Extracted records:
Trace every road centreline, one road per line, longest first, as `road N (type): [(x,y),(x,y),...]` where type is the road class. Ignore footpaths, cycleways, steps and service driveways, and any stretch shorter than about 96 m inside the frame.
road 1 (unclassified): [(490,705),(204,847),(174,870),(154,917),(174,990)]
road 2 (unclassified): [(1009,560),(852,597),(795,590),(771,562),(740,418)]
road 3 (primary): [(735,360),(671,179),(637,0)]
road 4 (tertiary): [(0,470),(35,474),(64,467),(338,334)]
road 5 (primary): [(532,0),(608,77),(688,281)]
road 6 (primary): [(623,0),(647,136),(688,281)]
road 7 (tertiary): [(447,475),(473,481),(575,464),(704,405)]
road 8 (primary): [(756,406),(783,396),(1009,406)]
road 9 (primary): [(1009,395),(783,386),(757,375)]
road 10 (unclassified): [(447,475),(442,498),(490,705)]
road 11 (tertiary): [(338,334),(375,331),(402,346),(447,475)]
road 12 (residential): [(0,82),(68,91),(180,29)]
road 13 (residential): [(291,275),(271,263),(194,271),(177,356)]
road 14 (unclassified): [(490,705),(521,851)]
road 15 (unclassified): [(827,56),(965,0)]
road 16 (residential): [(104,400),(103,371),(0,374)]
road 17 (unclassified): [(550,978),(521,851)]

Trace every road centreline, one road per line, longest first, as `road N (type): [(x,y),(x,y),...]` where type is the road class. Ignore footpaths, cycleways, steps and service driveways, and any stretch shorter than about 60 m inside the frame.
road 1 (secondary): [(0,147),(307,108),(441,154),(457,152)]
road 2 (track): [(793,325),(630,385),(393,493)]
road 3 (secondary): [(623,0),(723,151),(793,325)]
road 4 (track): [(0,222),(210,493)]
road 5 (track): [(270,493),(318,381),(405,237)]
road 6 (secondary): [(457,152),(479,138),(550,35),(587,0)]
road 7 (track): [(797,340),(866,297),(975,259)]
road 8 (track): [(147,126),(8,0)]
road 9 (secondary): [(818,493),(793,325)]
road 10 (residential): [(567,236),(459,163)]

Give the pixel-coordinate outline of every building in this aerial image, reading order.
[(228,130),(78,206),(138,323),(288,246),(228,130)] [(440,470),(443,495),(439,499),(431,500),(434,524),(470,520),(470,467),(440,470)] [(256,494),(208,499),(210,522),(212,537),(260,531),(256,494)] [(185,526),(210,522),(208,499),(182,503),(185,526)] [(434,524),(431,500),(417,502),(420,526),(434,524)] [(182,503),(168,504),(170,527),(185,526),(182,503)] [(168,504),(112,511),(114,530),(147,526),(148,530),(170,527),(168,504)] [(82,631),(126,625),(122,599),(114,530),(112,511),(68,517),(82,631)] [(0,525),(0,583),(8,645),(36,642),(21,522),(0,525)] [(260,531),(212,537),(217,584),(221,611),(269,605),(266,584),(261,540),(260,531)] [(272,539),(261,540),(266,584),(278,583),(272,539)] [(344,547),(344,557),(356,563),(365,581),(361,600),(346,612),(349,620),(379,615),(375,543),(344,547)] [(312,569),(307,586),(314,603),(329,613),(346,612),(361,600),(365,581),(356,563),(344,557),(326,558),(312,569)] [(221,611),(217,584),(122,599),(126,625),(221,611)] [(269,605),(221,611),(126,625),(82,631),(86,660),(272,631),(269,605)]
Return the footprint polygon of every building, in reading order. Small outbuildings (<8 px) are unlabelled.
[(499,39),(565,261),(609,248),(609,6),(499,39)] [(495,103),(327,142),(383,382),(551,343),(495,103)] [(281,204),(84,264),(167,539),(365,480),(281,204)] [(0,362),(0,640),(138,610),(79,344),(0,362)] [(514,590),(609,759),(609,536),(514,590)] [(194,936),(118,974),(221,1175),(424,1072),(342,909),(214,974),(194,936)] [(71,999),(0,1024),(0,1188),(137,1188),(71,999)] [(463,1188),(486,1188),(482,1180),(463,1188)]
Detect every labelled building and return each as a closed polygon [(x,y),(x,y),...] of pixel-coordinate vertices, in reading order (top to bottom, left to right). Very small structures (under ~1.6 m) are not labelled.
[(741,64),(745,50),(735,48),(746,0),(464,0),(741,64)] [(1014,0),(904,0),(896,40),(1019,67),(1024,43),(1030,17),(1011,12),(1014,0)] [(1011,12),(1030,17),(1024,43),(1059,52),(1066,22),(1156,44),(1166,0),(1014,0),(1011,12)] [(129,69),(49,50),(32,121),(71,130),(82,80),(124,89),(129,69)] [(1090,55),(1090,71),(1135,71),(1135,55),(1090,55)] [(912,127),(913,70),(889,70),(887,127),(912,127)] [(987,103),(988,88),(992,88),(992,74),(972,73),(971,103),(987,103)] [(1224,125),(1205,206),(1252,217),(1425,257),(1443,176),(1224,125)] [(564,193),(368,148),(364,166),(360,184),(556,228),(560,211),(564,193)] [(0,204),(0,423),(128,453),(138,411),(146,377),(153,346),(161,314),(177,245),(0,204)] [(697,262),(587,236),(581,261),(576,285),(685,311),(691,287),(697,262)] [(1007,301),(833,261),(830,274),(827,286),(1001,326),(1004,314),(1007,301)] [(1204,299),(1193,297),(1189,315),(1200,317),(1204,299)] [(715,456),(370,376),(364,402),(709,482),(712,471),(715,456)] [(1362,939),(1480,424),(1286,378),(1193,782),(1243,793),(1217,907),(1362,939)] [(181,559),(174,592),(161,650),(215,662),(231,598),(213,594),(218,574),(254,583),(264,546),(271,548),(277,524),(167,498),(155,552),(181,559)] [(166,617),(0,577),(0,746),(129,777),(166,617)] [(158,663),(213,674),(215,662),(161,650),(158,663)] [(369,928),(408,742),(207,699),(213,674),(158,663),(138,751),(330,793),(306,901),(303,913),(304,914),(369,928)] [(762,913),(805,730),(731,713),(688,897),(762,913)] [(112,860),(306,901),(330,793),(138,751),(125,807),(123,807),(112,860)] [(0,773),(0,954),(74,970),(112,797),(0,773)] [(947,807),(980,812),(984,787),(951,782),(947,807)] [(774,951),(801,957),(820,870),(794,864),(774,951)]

• _EXERCISE DESCRIPTION_
Quote all the records. Keep every word exact.

• _ANSWER SPACE_
Trace every road centreline, one road per line, longest first, as `road N (type): [(x,y),(x,y),...]` where type is the road class. Ignore footpaths, cycleways, steps and service driveways, and any stretch shorter than about 96 m inside the frame.
road 1 (unclassified): [(490,705),(204,847),(174,870),(154,917),(174,990)]
road 2 (unclassified): [(1009,560),(852,597),(795,590),(771,562),(740,418)]
road 3 (primary): [(735,360),(671,179),(637,0)]
road 4 (tertiary): [(0,470),(35,474),(64,467),(338,334)]
road 5 (primary): [(532,0),(608,77),(688,281)]
road 6 (primary): [(623,0),(647,136),(688,281)]
road 7 (tertiary): [(447,475),(473,481),(575,464),(704,405)]
road 8 (primary): [(756,406),(783,396),(1009,406)]
road 9 (primary): [(1009,395),(783,386),(757,375)]
road 10 (unclassified): [(447,475),(442,498),(490,705)]
road 11 (tertiary): [(338,334),(375,331),(402,346),(447,475)]
road 12 (residential): [(0,82),(68,91),(180,29)]
road 13 (residential): [(291,275),(271,263),(194,271),(177,356)]
road 14 (unclassified): [(490,705),(521,851)]
road 15 (unclassified): [(827,56),(965,0)]
road 16 (residential): [(104,400),(103,371),(0,374)]
road 17 (unclassified): [(550,978),(521,851)]

Trace every road centreline, one road per line, longest first, as `road N (type): [(x,y),(x,y),...]` where type is the road class. Ignore footpaths, cycleways, steps and service driveways, and any stretch shorter than about 60 m inside the frame.
road 1 (secondary): [(0,147),(307,108),(441,154),(457,152)]
road 2 (track): [(793,325),(630,385),(393,493)]
road 3 (secondary): [(623,0),(723,151),(793,325)]
road 4 (track): [(0,222),(210,493)]
road 5 (track): [(270,493),(318,381),(405,237)]
road 6 (secondary): [(457,152),(479,138),(550,35),(587,0)]
road 7 (track): [(797,340),(866,297),(975,259)]
road 8 (track): [(147,126),(8,0)]
road 9 (secondary): [(818,493),(793,325)]
road 10 (residential): [(567,236),(459,163)]

Give the pixel-coordinate outline of every building in this aerial image, reading order.
[(228,130),(78,206),(138,323),(288,246),(228,130)] [(440,470),(443,495),(439,499),(431,500),(434,524),(470,520),(470,467),(440,470)] [(256,494),(208,499),(210,522),(212,537),(260,531),(256,494)] [(185,526),(210,522),(208,499),(182,503),(185,526)] [(434,524),(431,500),(417,502),(420,526),(434,524)] [(182,503),(168,504),(170,527),(185,526),(182,503)] [(168,504),(112,511),(114,530),(147,526),(148,530),(170,527),(168,504)] [(82,631),(126,625),(122,599),(114,530),(112,511),(68,517),(82,631)] [(0,525),(0,583),(8,645),(36,642),(21,522),(0,525)] [(260,531),(212,537),(217,584),(221,611),(269,605),(266,584),(261,540),(260,531)] [(272,539),(261,540),(266,584),(278,583),(272,539)] [(344,547),(344,557),(356,563),(365,581),(361,600),(346,612),(349,620),(379,615),(375,543),(344,547)] [(312,569),(307,586),(314,603),(329,613),(346,612),(361,600),(365,581),(356,563),(344,557),(326,558),(312,569)] [(221,611),(217,584),(122,599),(126,625),(221,611)] [(269,605),(221,611),(126,625),(82,631),(86,660),(272,631),(269,605)]
Return the footprint polygon of every building, in reading order. Small outbuildings (<8 px) are unlabelled.
[(499,39),(565,261),(609,248),(609,6),(499,39)] [(495,103),(327,142),(383,382),(551,343),(495,103)] [(281,204),(84,264),(167,539),(365,480),(281,204)] [(0,362),(0,640),(138,610),(79,344),(0,362)] [(514,590),(609,759),(609,536),(514,590)] [(194,936),(118,974),(221,1175),(424,1072),(342,909),(214,974),(194,936)] [(71,999),(0,1024),(0,1188),(137,1188),(71,999)] [(463,1188),(486,1188),(482,1180),(463,1188)]
Detect every labelled building and return each as a closed polygon [(x,y),(x,y),...] of pixel-coordinate vertices, in reading order (top to bottom, left to right). Very small structures (under ~1.6 m) are not labelled.
[(741,64),(745,50),(735,48),(746,0),(464,0),(741,64)] [(1014,0),(904,0),(896,40),(1019,67),(1024,43),(1030,17),(1011,12),(1014,0)] [(1011,12),(1030,17),(1024,43),(1059,52),(1066,22),(1156,44),(1166,0),(1014,0),(1011,12)] [(129,69),(49,50),(32,121),(71,130),(82,80),(124,89),(129,69)] [(1090,55),(1090,71),(1135,71),(1135,55),(1090,55)] [(912,127),(913,70),(889,70),(887,127),(912,127)] [(987,103),(988,88),(992,88),(992,74),(972,73),(971,103),(987,103)] [(1224,125),(1205,206),(1252,217),(1425,257),(1443,176),(1224,125)] [(564,193),(368,148),(364,166),(360,184),(556,228),(560,211),(564,193)] [(0,204),(0,423),(128,453),(138,411),(146,377),(153,346),(161,314),(177,245),(0,204)] [(697,262),(587,236),(581,261),(576,285),(685,311),(691,287),(697,262)] [(1007,301),(833,261),(830,274),(827,286),(1001,326),(1004,314),(1007,301)] [(1204,299),(1193,297),(1189,315),(1200,317),(1204,299)] [(715,456),(370,376),(364,402),(709,482),(712,471),(715,456)] [(1362,939),(1480,424),(1286,378),(1193,782),(1243,793),(1217,907),(1362,939)] [(181,559),(174,592),(161,650),(215,662),(231,598),(213,594),(218,574),(254,583),(264,546),(271,548),(277,524),(167,498),(155,552),(181,559)] [(166,617),(0,577),(0,746),(129,777),(166,617)] [(158,663),(213,674),(215,662),(161,650),(158,663)] [(369,928),(408,742),(207,699),(213,674),(158,663),(138,751),(330,793),(306,901),(303,913),(304,914),(369,928)] [(762,913),(805,730),(731,713),(688,897),(762,913)] [(112,860),(306,901),(330,793),(138,751),(125,807),(123,807),(112,860)] [(0,773),(0,954),(74,970),(112,797),(0,773)] [(947,807),(980,812),(984,787),(951,782),(947,807)] [(774,951),(801,957),(820,870),(794,864),(774,951)]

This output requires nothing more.